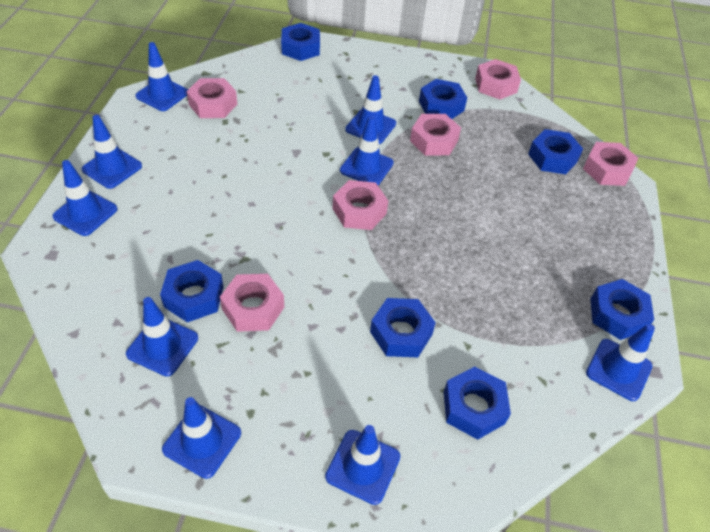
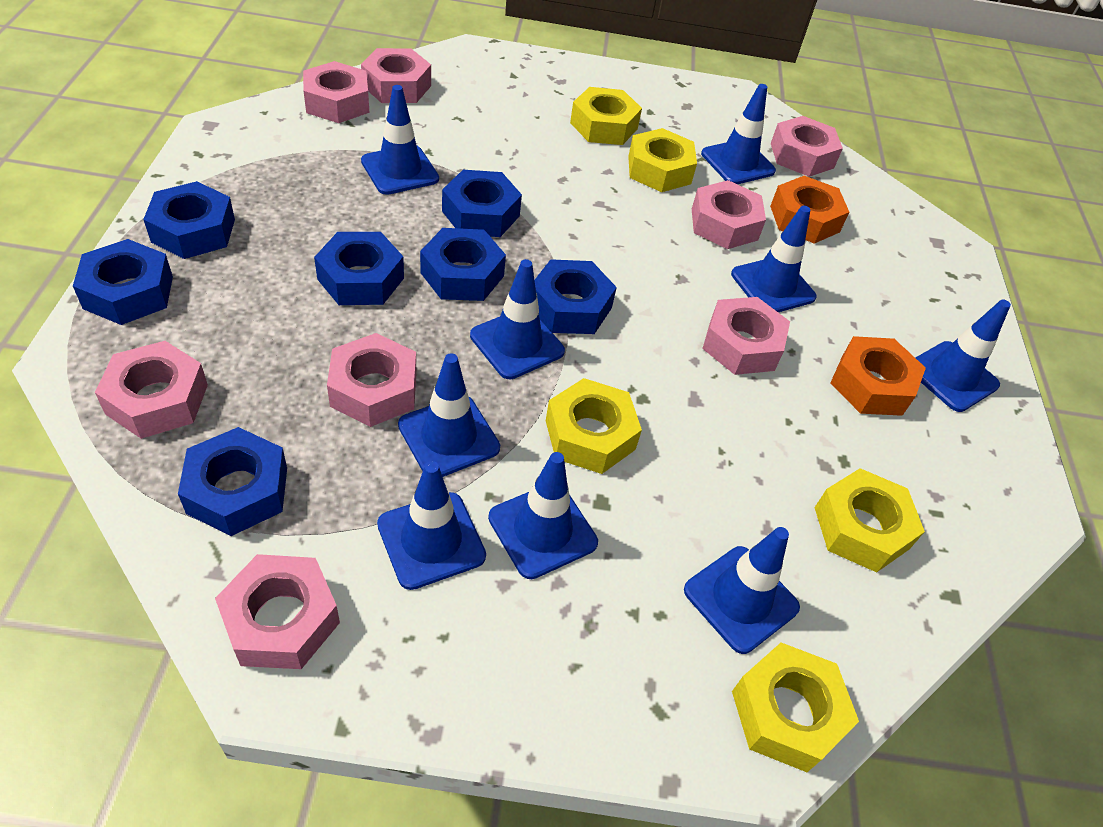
orange nut: 0 -> 2
pink nut: 6 -> 8
yellow nut: 0 -> 5

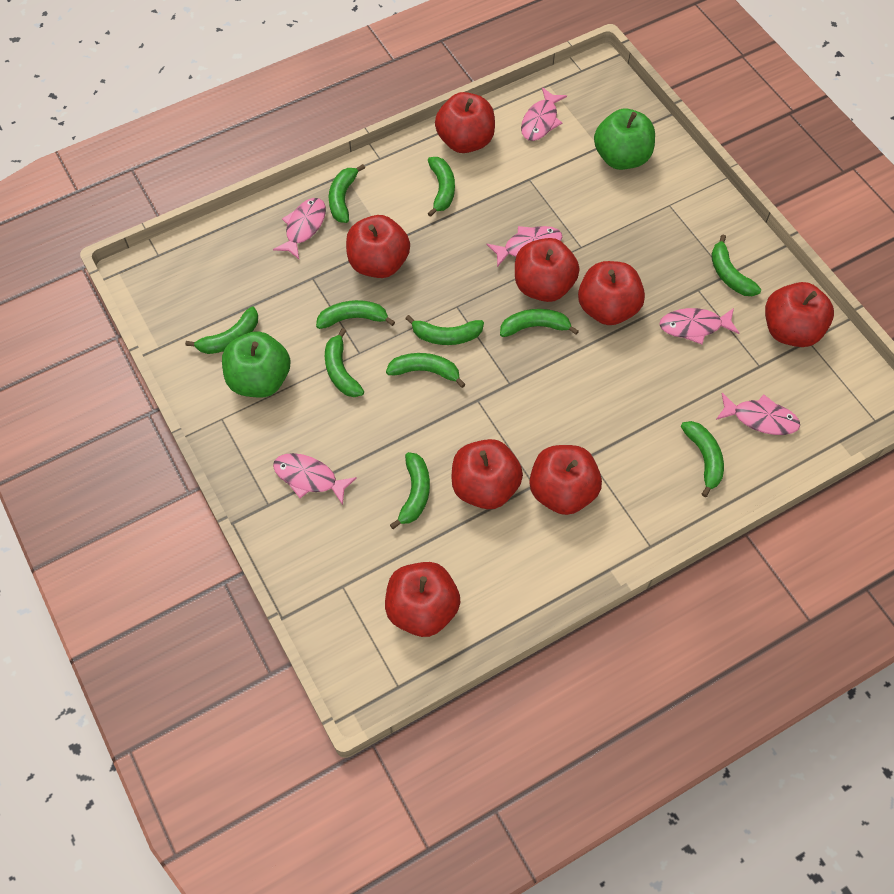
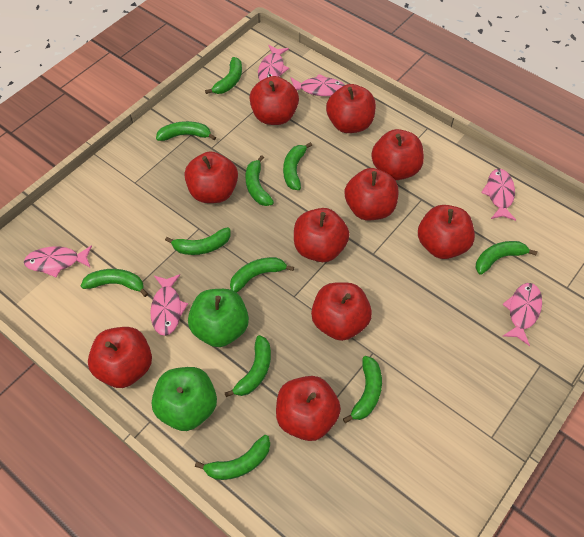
red apple: 8 -> 10

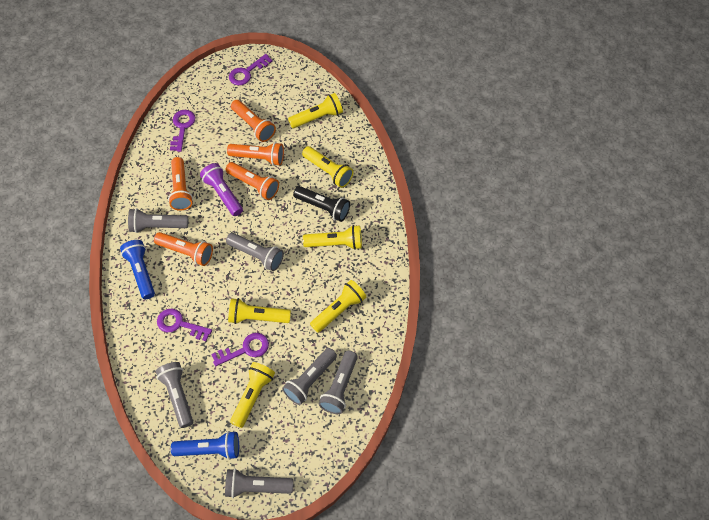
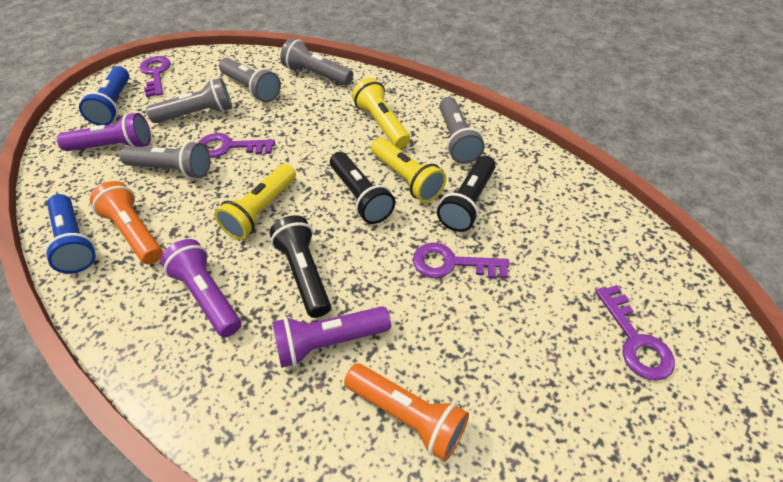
black flashlight: 1 -> 3
grey flashlight: 6 -> 5
orange flashlight: 5 -> 2
purple flashlight: 1 -> 3
yellow flashlight: 6 -> 3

• Problem description: Please print the records above once more, word for word, omitting all pictures.

• Task response:
orange nut: 0 -> 2
pink nut: 6 -> 8
yellow nut: 0 -> 5

red apple: 8 -> 10

black flashlight: 1 -> 3
grey flashlight: 6 -> 5
orange flashlight: 5 -> 2
purple flashlight: 1 -> 3
yellow flashlight: 6 -> 3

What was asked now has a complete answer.